> What is expected: Locate all lines in the data below that hold "switch" and show them.

> Extracted data:
==============================

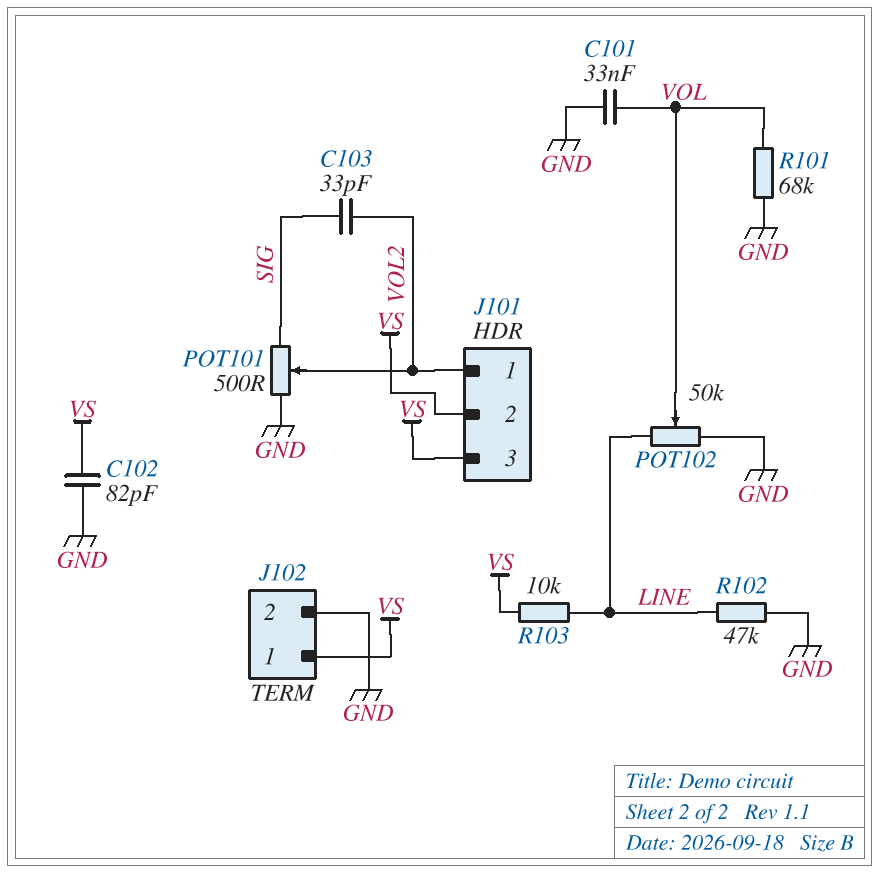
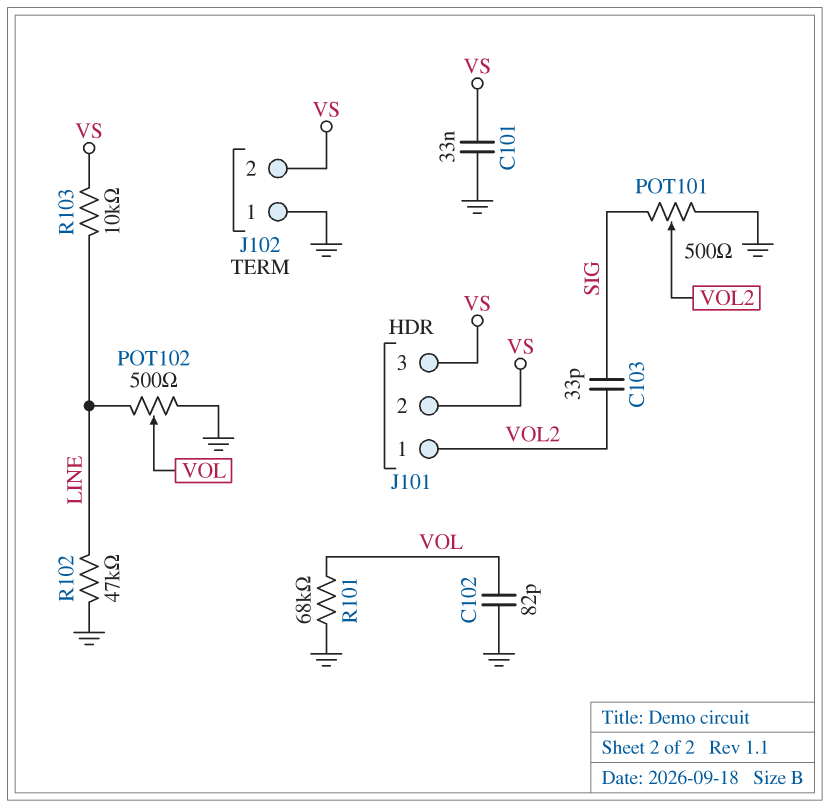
C101: 33nF (GND, VOL) -> 33nF (GND, VS)
C102: 82pF (GND, VS) -> 82pF (GND, VOL)
J102 pin 1: VS -> GND
J102 pin 2: GND -> VS
POT102: 50k (GND, LINE, wiper VOL) -> 500 (GND, LINE, wiper VOL)

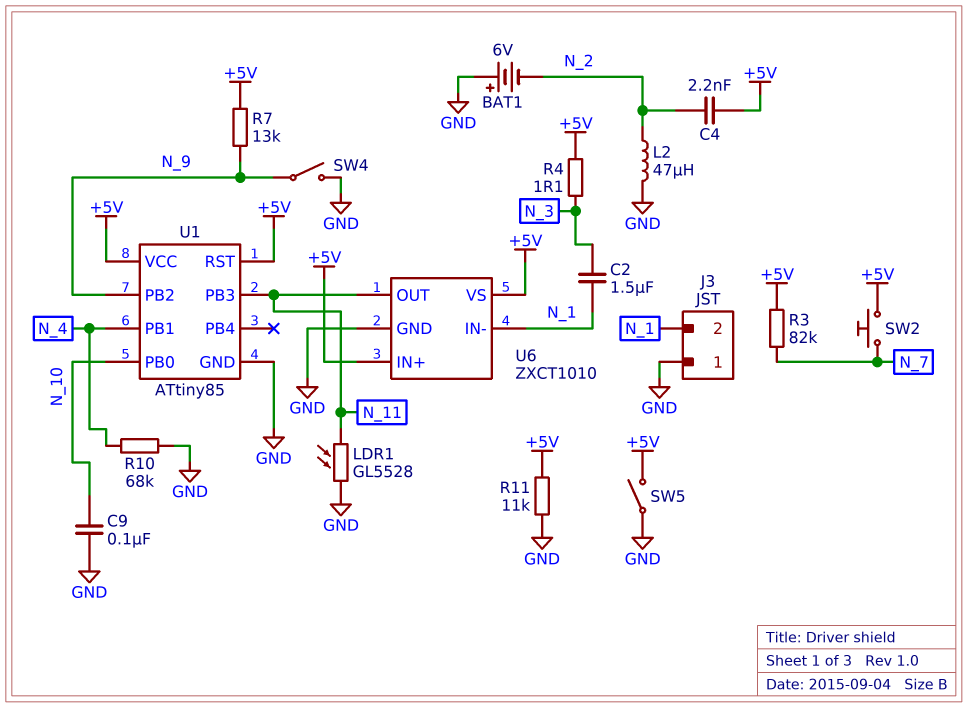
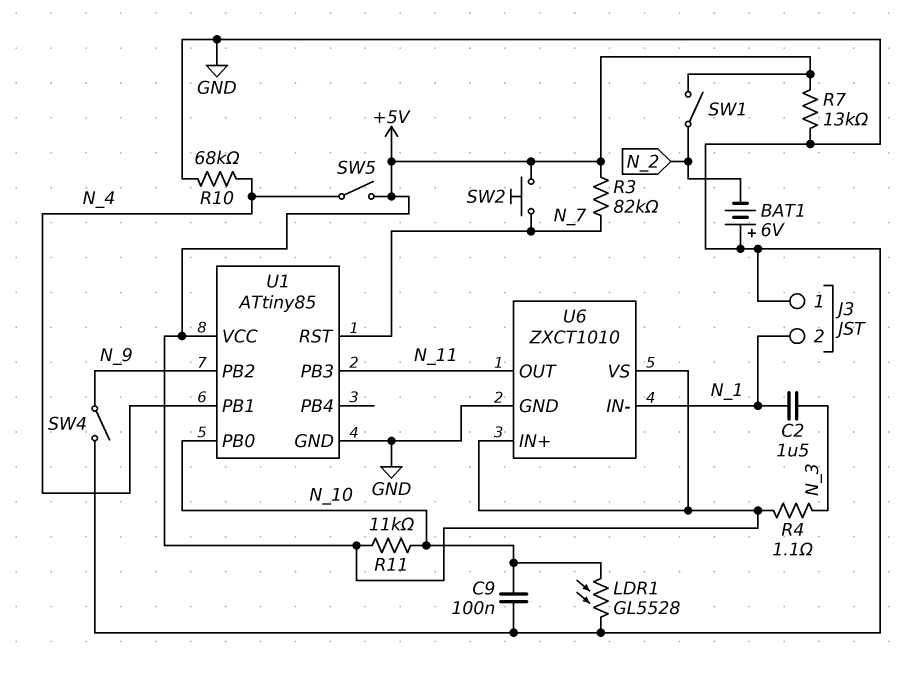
C4: 2.2nF (+5V, N_2) -> none
L2: 47uH (GND, N_2) -> none
LDR1: GL5528 (GND, N_11) -> GL5528 (GND, N_10)
R7: 13k (+5V, N_9) -> 13k (+5V, GND)
R11: 11k (+5V, GND) -> 11k (+5V, N_10)
SW1: none -> switch (+5V, N_2)
SW5: switch (+5V, GND) -> switch (+5V, N_4)
U1 pin RST: +5V -> N_7

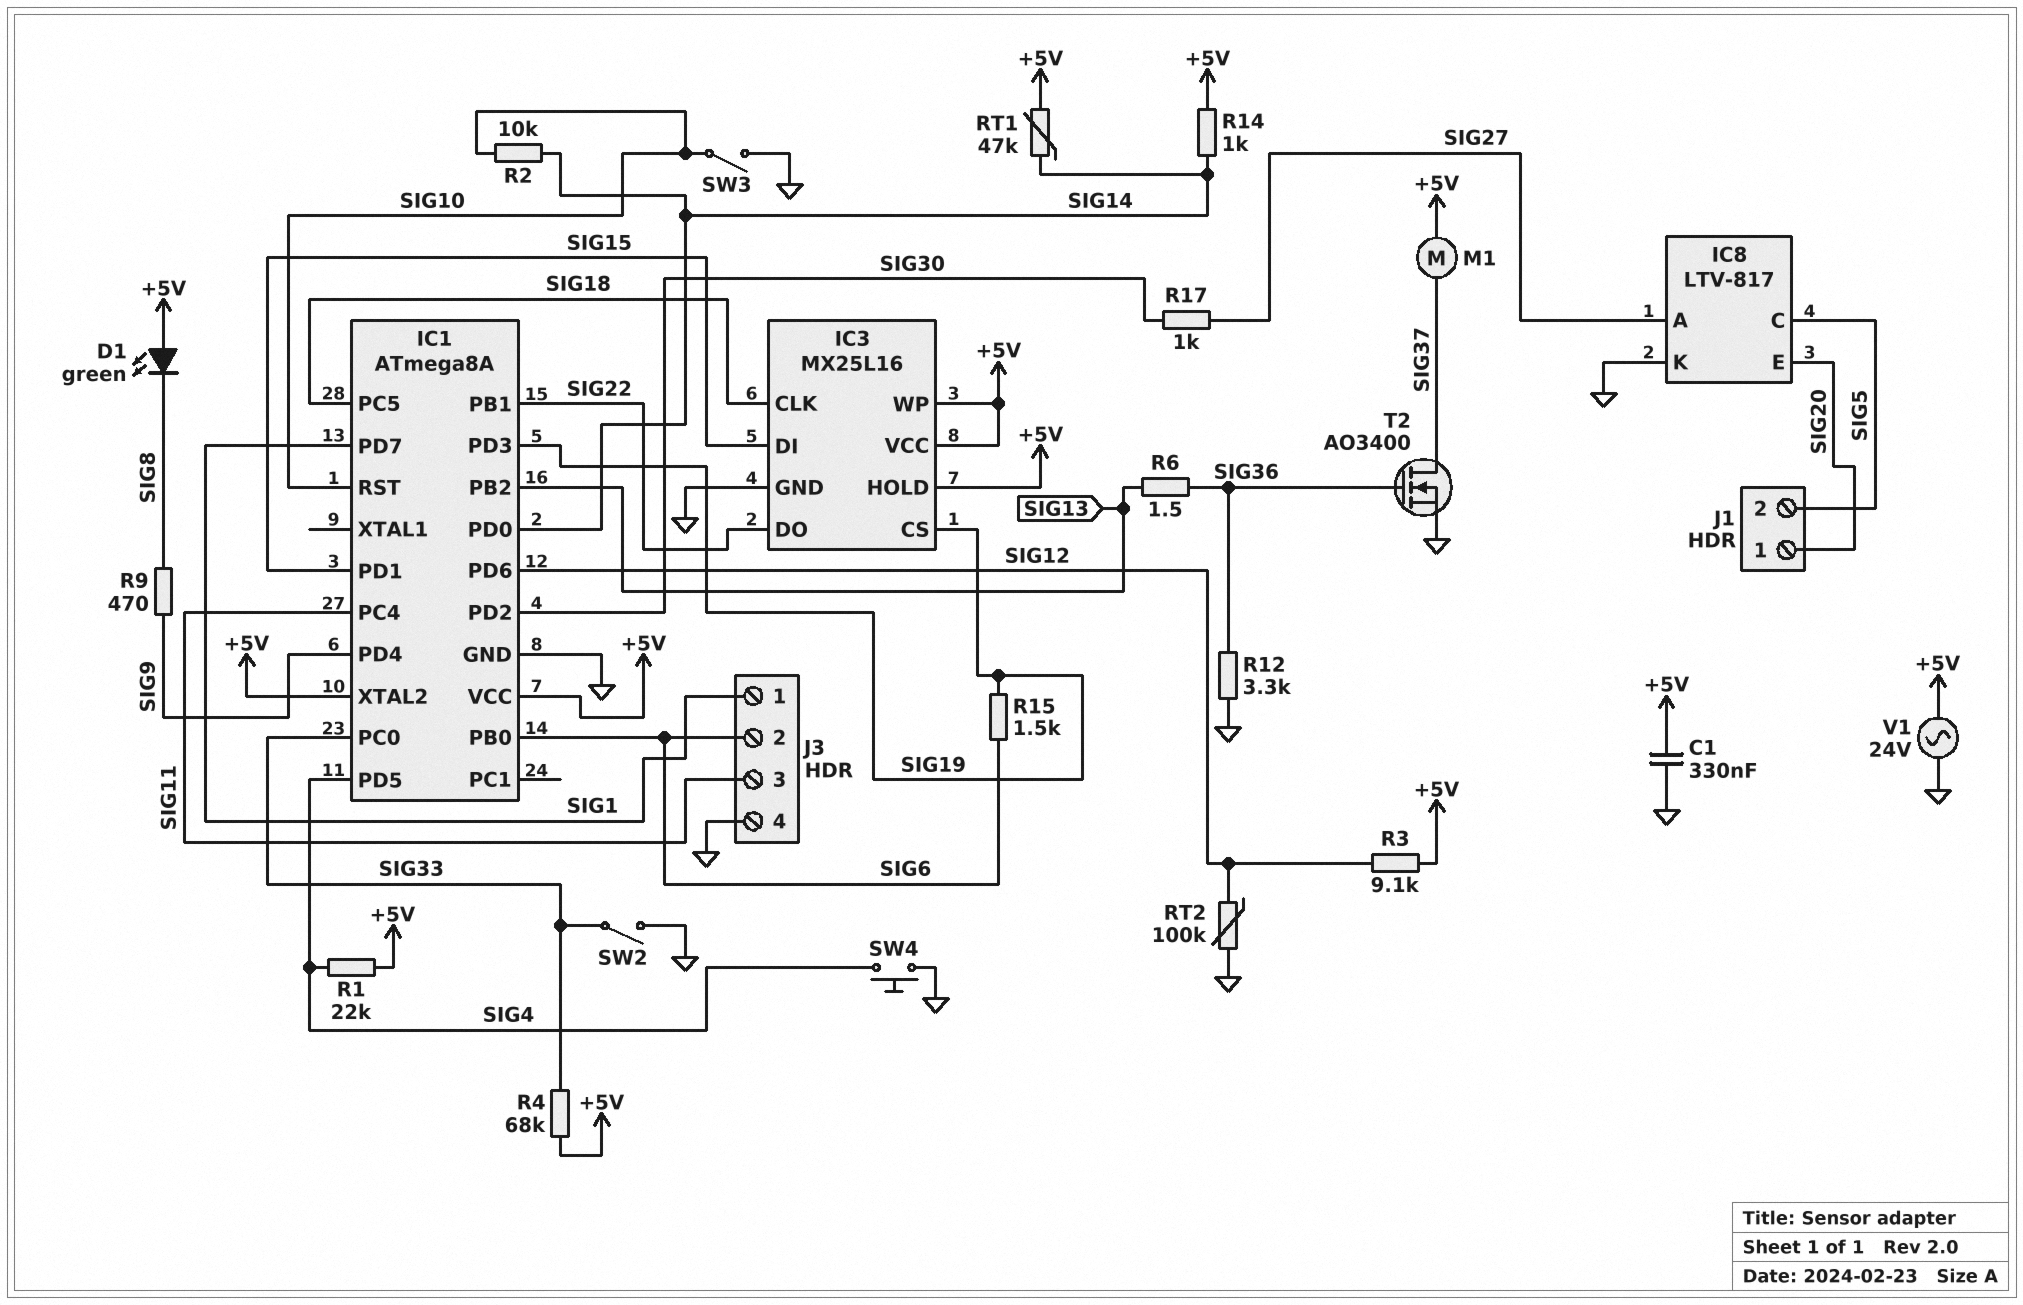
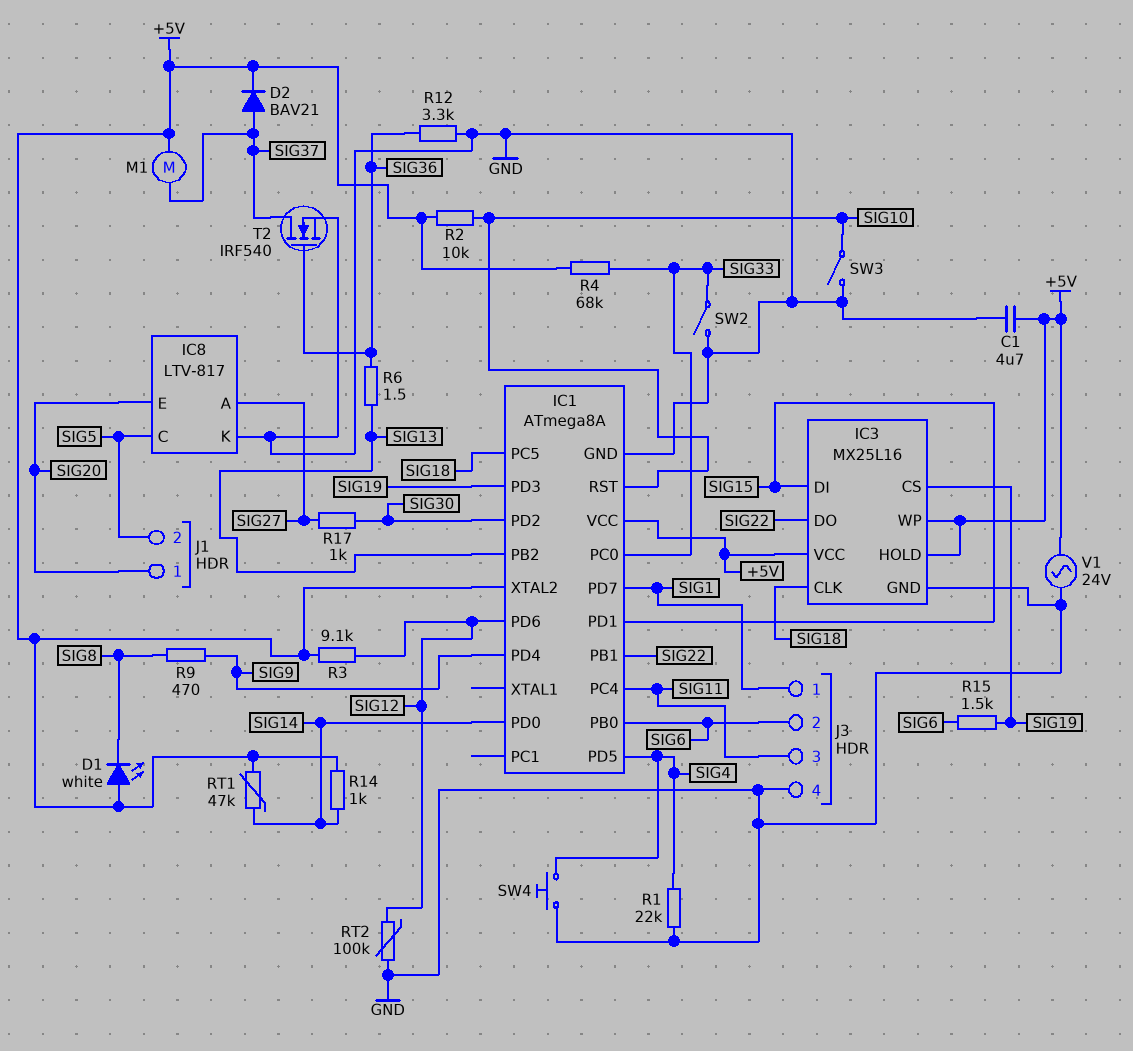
C1: 330nF (+5V, GND) -> 4.7uF (+5V, GND)
D1: LED green (A +5V, K SIG8) -> LED white (A +5V, K SIG8)
D2: none -> diode BAV21 (A SIG37, K +5V)
R1: 22k (+5V, SIG4) -> 22k (GND, SIG4)
R2: 10k (SIG10, SIG14) -> 10k (+5V, SIG10)
T2: NMOS AO3400 (G SIG36, D SIG37, S GND) -> NMOS IRF540 (G SIG36, D SIG37, S GND)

==============================

> Answer to the problem:
SW1: none -> switch (+5V, N_2)
SW5: switch (+5V, GND) -> switch (+5V, N_4)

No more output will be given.